* _DATA FOR THE TASK_
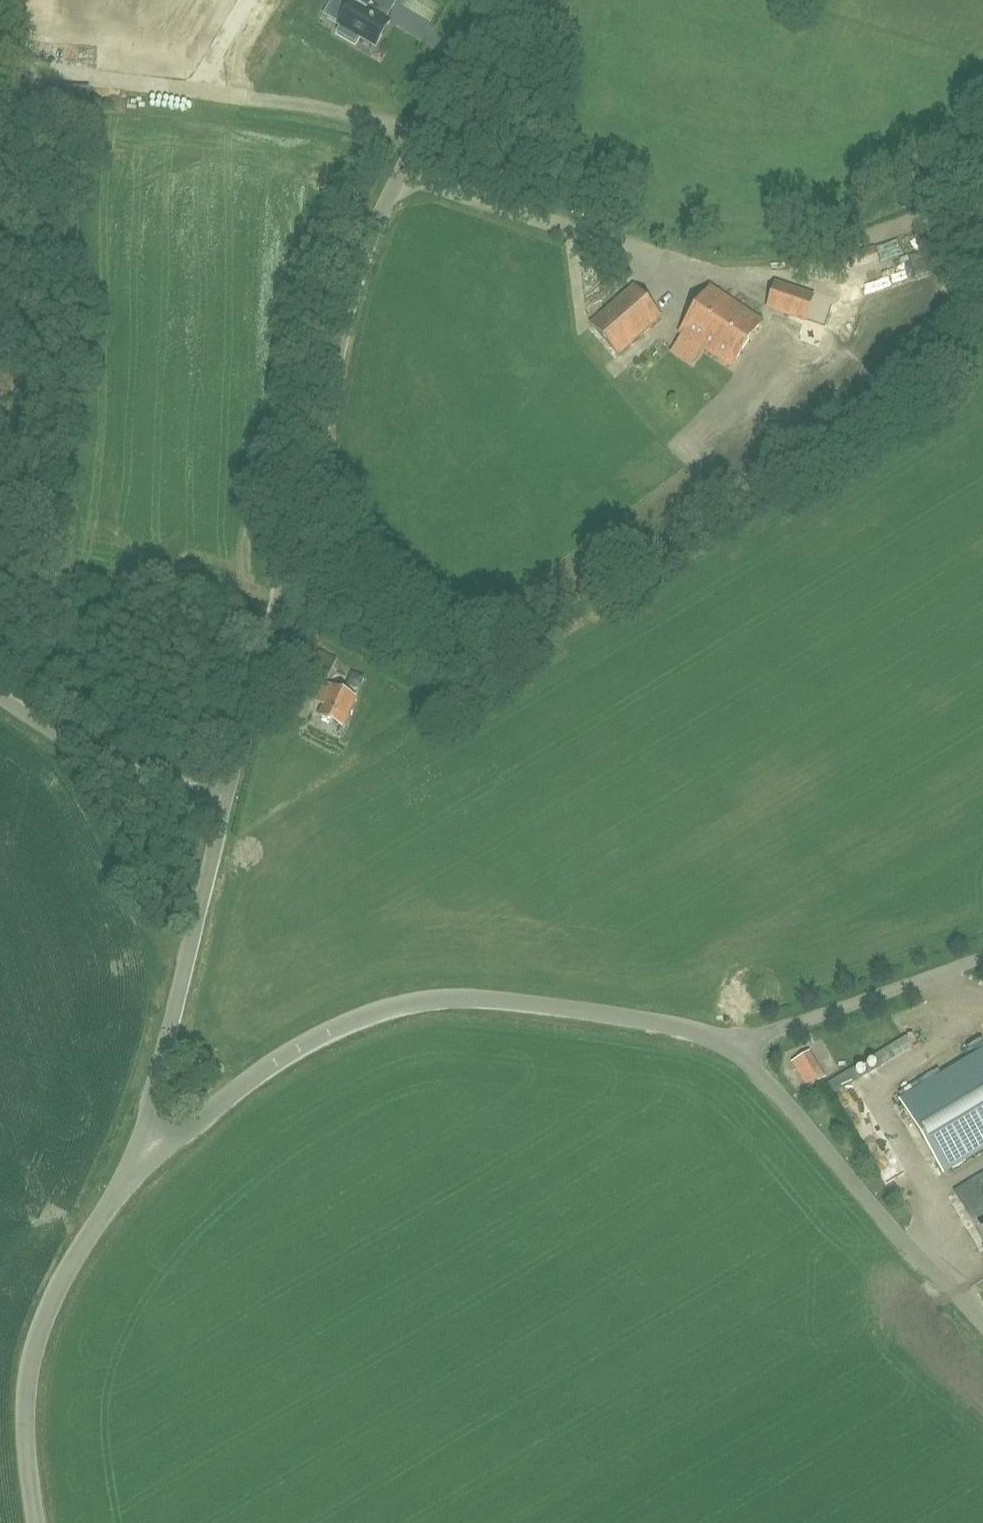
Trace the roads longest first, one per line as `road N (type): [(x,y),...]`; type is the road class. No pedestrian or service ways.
road 1 (unclassified): [(226,801),(383,222),(414,146),(498,0)]
road 2 (unclassified): [(146,1160),(268,1068),(369,1016),(425,1000),(481,999),(672,1026),(737,1053)]
road 3 (unclassified): [(37,1522),(28,1446),(37,1350),(83,1247),(146,1160)]
road 4 (unclassified): [(146,1160),(158,1074),(226,801)]
road 5 (unclassified): [(737,1053),(982,1326)]
road 6 (unclassified): [(737,1053),(756,1038),(982,956)]
road 7 (unclassified): [(0,697),(138,779),(226,801)]

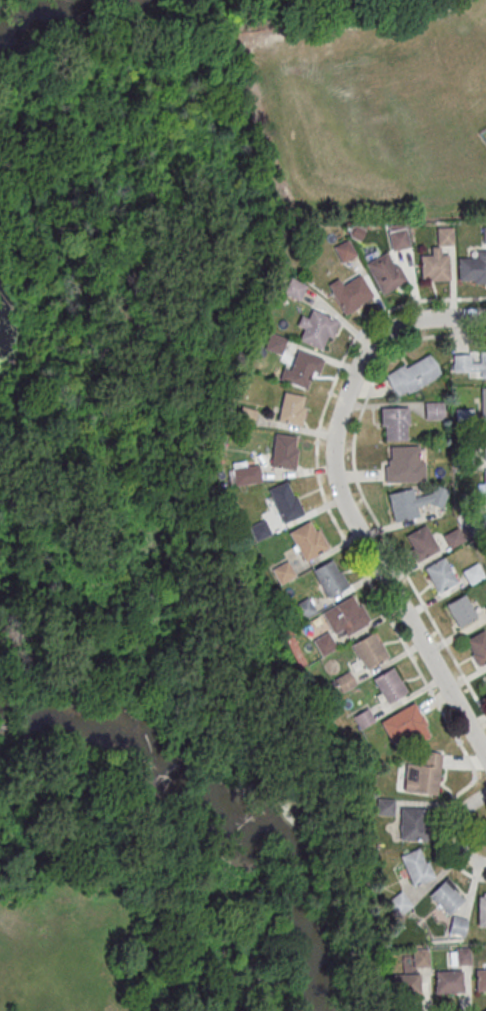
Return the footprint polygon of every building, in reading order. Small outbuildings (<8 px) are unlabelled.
[(410,246),(405,222),(386,226),(391,251),(410,246)] [(420,281),(450,281),(449,254),(441,255),(441,245),(453,245),(453,226),(436,226),(437,247),(430,247),(430,256),(419,256),(420,281)] [(332,246),(341,263),(356,255),(347,239),(332,246)] [(406,278),(384,249),(363,266),(385,294),(406,278)] [(468,252),(468,258),(457,258),(457,283),(485,283),(485,252),(468,252)] [(341,314),(373,298),(362,275),(343,285),(340,277),(327,283),(341,314)] [(306,284),(288,277),(281,293),(299,300),(306,284)] [(339,320),(312,310),(308,319),(300,315),(295,327),(303,330),(299,341),(326,351),(339,320)] [(286,339),(269,332),(262,348),(280,355),(286,339)] [(479,350),(479,361),(470,361),(470,353),(453,353),(453,375),(485,375),(485,350),(479,350)] [(322,357),(297,351),(294,363),(284,361),(279,380),(306,387),(308,377),(317,379),(322,357)] [(441,376),(429,351),(383,373),(395,398),(441,376)] [(300,426),(306,396),(282,391),(276,421),(300,426)] [(443,402),(424,402),(424,419),(443,419),(443,402)] [(407,440),(407,406),(381,406),(381,440),(407,440)] [(237,422),(252,424),(254,409),(239,407),(237,422)] [(269,466),(293,469),(298,437),(274,433),(269,466)] [(385,445),(385,482),(424,482),(424,445),(385,445)] [(232,484),(259,483),(258,461),(231,462),(232,484)] [(303,513),(288,480),(267,489),(282,523),(303,513)] [(438,515),(437,508),(446,506),(443,490),(413,495),(412,489),(388,493),(393,522),(438,515)] [(286,532),(302,561),(327,547),(311,519),(286,532)] [(437,551),(426,525),(404,534),(415,560),(437,551)] [(443,533),(449,547),(464,541),(458,527),(443,533)] [(424,566),(435,592),(456,583),(446,557),(424,566)] [(312,568),(325,597),(347,587),(334,558),(312,568)] [(278,584),(295,575),(287,560),(270,569),(278,584)] [(485,577),(476,561),(461,570),(469,585),(485,577)] [(355,594),(319,611),(330,634),(340,629),(344,635),(369,623),(355,594)] [(444,604),(456,627),(477,616),(465,594),(444,604)] [(290,605),(299,621),(315,612),(306,596),(290,605)] [(29,628),(19,623),(16,631),(26,635),(29,628)] [(295,666),(303,663),(289,629),(282,632),(295,666)] [(463,639),(476,665),(485,661),(485,629),(463,639)] [(318,656),(335,648),(327,631),(310,639),(318,656)] [(350,642),(361,668),(386,657),(374,631),(350,642)] [(406,693),(393,667),(371,678),(385,704),(406,693)] [(332,679),(339,692),(354,684),(347,670),(332,679)] [(379,720),(389,743),(407,734),(413,745),(430,736),(415,702),(379,720)] [(357,729),(373,720),(366,707),(350,716),(357,729)] [(441,753),(420,751),(419,764),(405,762),(401,791),(436,795),(441,753)] [(392,815),(392,799),(373,799),(373,815),(392,815)] [(424,808),(397,808),(397,840),(424,840),(424,808)] [(396,858),(412,886),(433,874),(417,846),(396,858)] [(425,895),(445,916),(462,899),(443,878),(425,895)] [(409,905),(397,890),(381,903),(393,918),(409,905)] [(476,892),(475,926),(485,926),(485,935),(485,892),(476,892)] [(466,920),(450,915),(445,933),(461,937),(466,920)] [(448,964),(470,964),(470,948),(448,948),(448,964)] [(426,966),(426,949),(411,949),(411,966),(426,966)] [(474,992),(485,992),(485,968),(474,968),(474,992)] [(462,993),(462,971),(433,971),(433,993),(462,993)] [(418,974),(390,974),(390,995),(418,995),(418,974)]
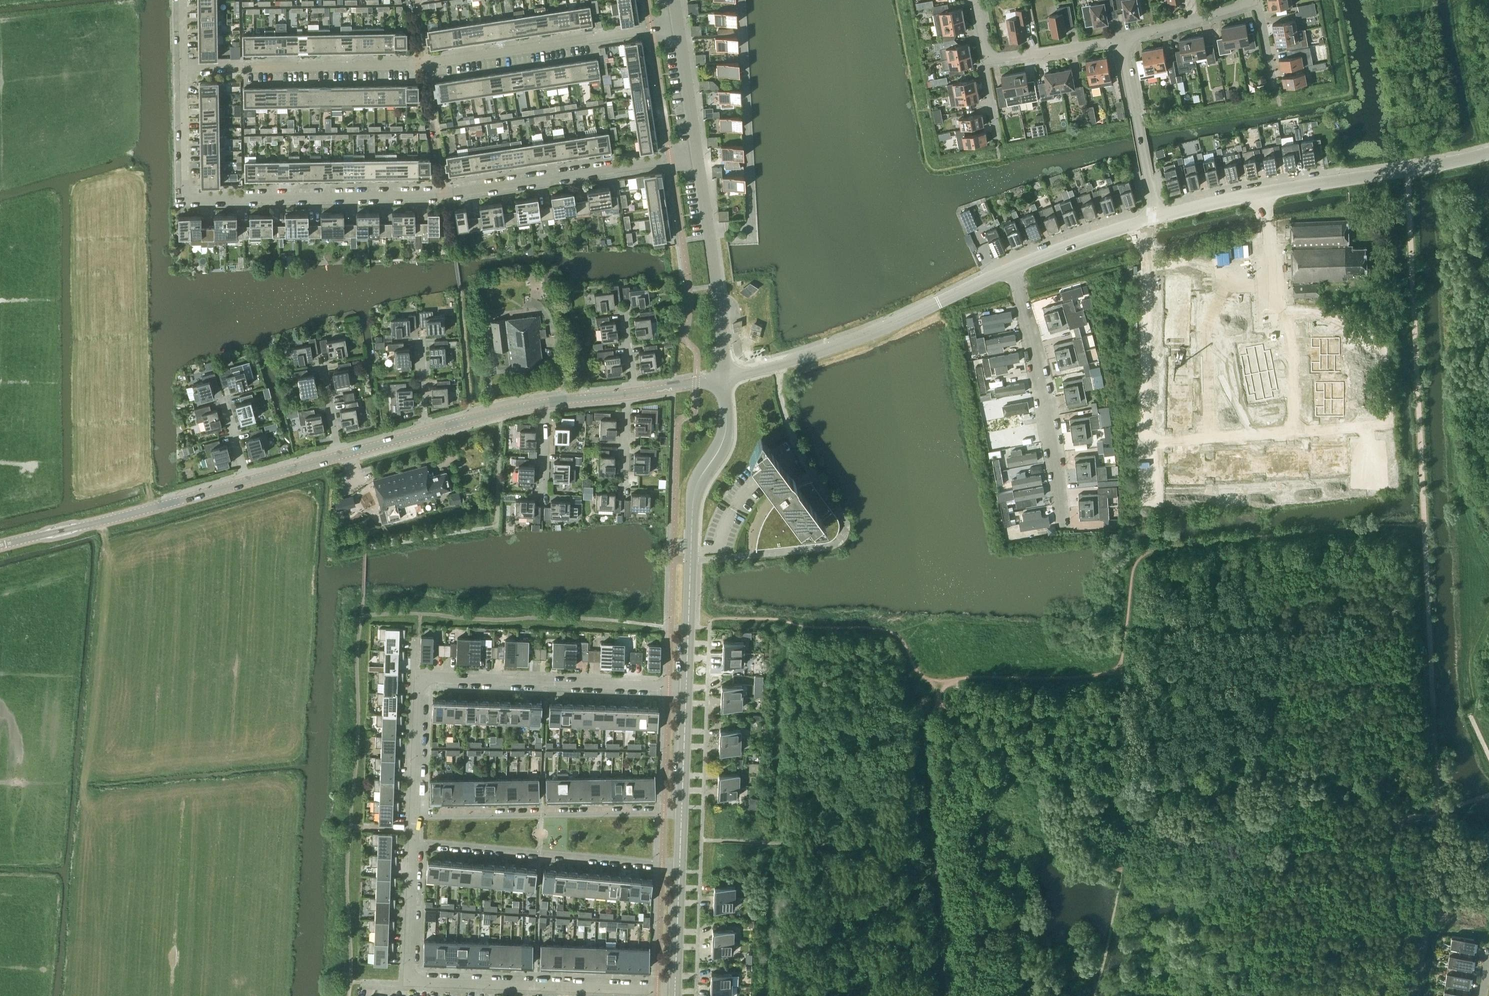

* _WHAT THE TASK ASKS_
The entries are to be printed exactly as written; the pictures are to be left out.

* _ANSWER BELOW_
Trace the roads longest first, one per line as `road N (type): [(x,y),...]`; type is the road class. No pedestrian or service ways.
road 1 (unclassified): [(226,801),(383,222),(414,146),(498,0)]
road 2 (unclassified): [(146,1160),(268,1068),(369,1016),(425,1000),(481,999),(672,1026),(737,1053)]
road 3 (unclassified): [(37,1522),(28,1446),(37,1350),(83,1247),(146,1160)]
road 4 (unclassified): [(146,1160),(158,1074),(226,801)]
road 5 (unclassified): [(737,1053),(982,1326)]
road 6 (unclassified): [(737,1053),(756,1038),(982,956)]
road 7 (unclassified): [(0,697),(138,779),(226,801)]

Return the footprint polygon of every building, in reading order. Small outbuildings (<8 px) are unlabelled.
[(410,246),(405,222),(386,226),(391,251),(410,246)] [(420,281),(450,281),(449,254),(441,255),(441,245),(453,245),(453,226),(436,226),(437,247),(430,247),(430,256),(419,256),(420,281)] [(332,246),(341,263),(356,255),(347,239),(332,246)] [(406,278),(384,249),(363,266),(385,294),(406,278)] [(468,252),(468,258),(457,258),(457,283),(485,283),(485,252),(468,252)] [(341,314),(373,298),(362,275),(343,285),(340,277),(327,283),(341,314)] [(306,284),(288,277),(281,293),(299,300),(306,284)] [(339,320),(312,310),(308,319),(300,315),(295,327),(303,330),(299,341),(326,351),(339,320)] [(286,339),(269,332),(262,348),(280,355),(286,339)] [(479,350),(479,361),(470,361),(470,353),(453,353),(453,375),(485,375),(485,350),(479,350)] [(322,357),(297,351),(294,363),(284,361),(279,380),(306,387),(308,377),(317,379),(322,357)] [(441,376),(429,351),(383,373),(395,398),(441,376)] [(300,426),(306,396),(282,391),(276,421),(300,426)] [(443,402),(424,402),(424,419),(443,419),(443,402)] [(407,440),(407,406),(381,406),(381,440),(407,440)] [(237,422),(252,424),(254,409),(239,407),(237,422)] [(269,466),(293,469),(298,437),(274,433),(269,466)] [(385,445),(385,482),(424,482),(424,445),(385,445)] [(232,484),(259,483),(258,461),(231,462),(232,484)] [(303,513),(288,480),(267,489),(282,523),(303,513)] [(438,515),(437,508),(446,506),(443,490),(413,495),(412,489),(388,493),(393,522),(438,515)] [(286,532),(302,561),(327,547),(311,519),(286,532)] [(437,551),(426,525),(404,534),(415,560),(437,551)] [(443,533),(449,547),(464,541),(458,527),(443,533)] [(424,566),(435,592),(456,583),(446,557),(424,566)] [(312,568),(325,597),(347,587),(334,558),(312,568)] [(278,584),(295,575),(287,560),(270,569),(278,584)] [(485,577),(476,561),(461,570),(469,585),(485,577)] [(355,594),(319,611),(330,634),(340,629),(344,635),(369,623),(355,594)] [(444,604),(456,627),(477,616),(465,594),(444,604)] [(290,605),(299,621),(315,612),(306,596),(290,605)] [(29,628),(19,623),(16,631),(26,635),(29,628)] [(295,666),(303,663),(289,629),(282,632),(295,666)] [(463,639),(476,665),(485,661),(485,629),(463,639)] [(318,656),(335,648),(327,631),(310,639),(318,656)] [(350,642),(361,668),(386,657),(374,631),(350,642)] [(406,693),(393,667),(371,678),(385,704),(406,693)] [(332,679),(339,692),(354,684),(347,670),(332,679)] [(379,720),(389,743),(407,734),(413,745),(430,736),(415,702),(379,720)] [(357,729),(373,720),(366,707),(350,716),(357,729)] [(441,753),(420,751),(419,764),(405,762),(401,791),(436,795),(441,753)] [(392,815),(392,799),(373,799),(373,815),(392,815)] [(424,808),(397,808),(397,840),(424,840),(424,808)] [(396,858),(412,886),(433,874),(417,846),(396,858)] [(425,895),(445,916),(462,899),(443,878),(425,895)] [(409,905),(397,890),(381,903),(393,918),(409,905)] [(476,892),(475,926),(485,926),(485,935),(485,892),(476,892)] [(466,920),(450,915),(445,933),(461,937),(466,920)] [(448,964),(470,964),(470,948),(448,948),(448,964)] [(426,966),(426,949),(411,949),(411,966),(426,966)] [(474,992),(485,992),(485,968),(474,968),(474,992)] [(462,993),(462,971),(433,971),(433,993),(462,993)] [(418,974),(390,974),(390,995),(418,995),(418,974)]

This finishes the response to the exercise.